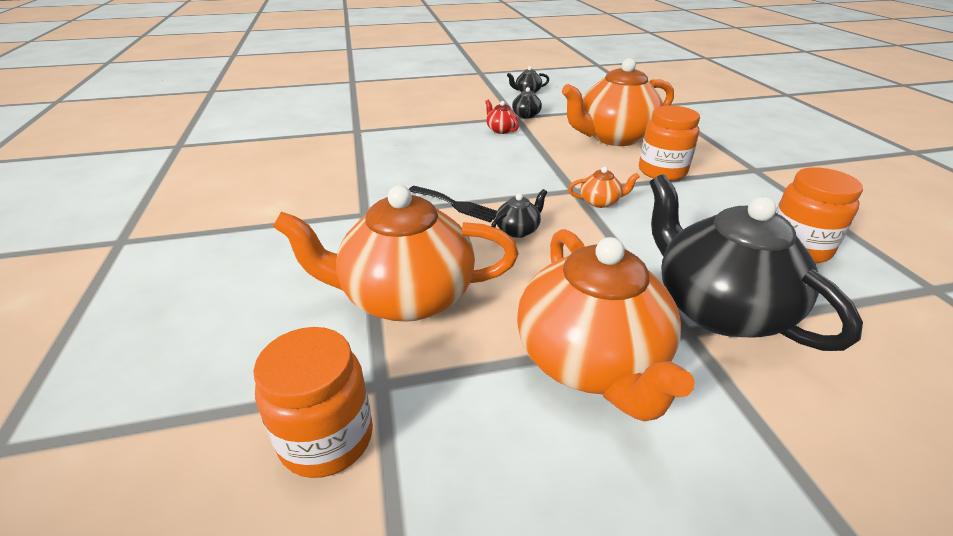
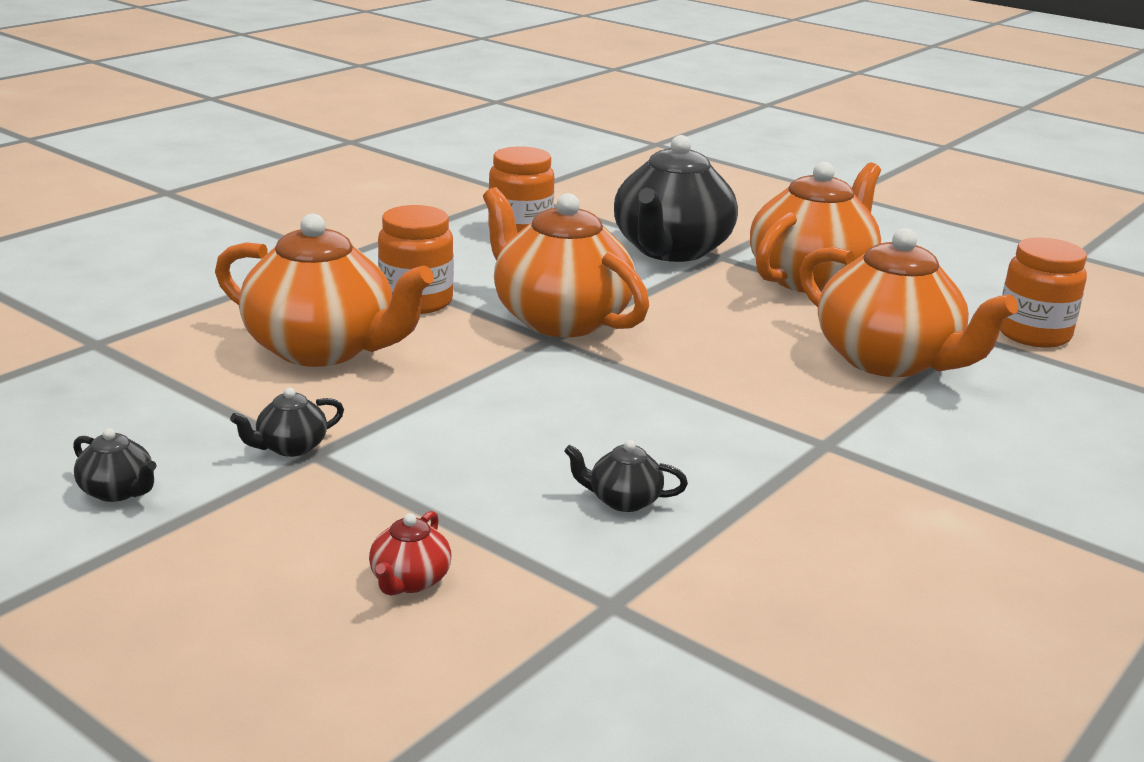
camera: 130 degrees left, 10 degrees down
(456, 205) = (705, 395): black fork -> none
(501, 130) = (404, 447): red teapot -> red teapot (409, 581)
(518, 230) = (695, 345): black teapot -> black teapot (623, 500)
(600, 202) = (559, 319): orange teapot -> orange teapot, size x2.46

◆ ◆ ◆ ◆

TASK DETAILS: Word for word, restate all of the entries above and leave each picture out.

SOLUTION:
camera: 130 degrees left, 10 degrees down
(456, 205) = (705, 395): black fork -> none
(501, 130) = (404, 447): red teapot -> red teapot (409, 581)
(518, 230) = (695, 345): black teapot -> black teapot (623, 500)
(600, 202) = (559, 319): orange teapot -> orange teapot, size x2.46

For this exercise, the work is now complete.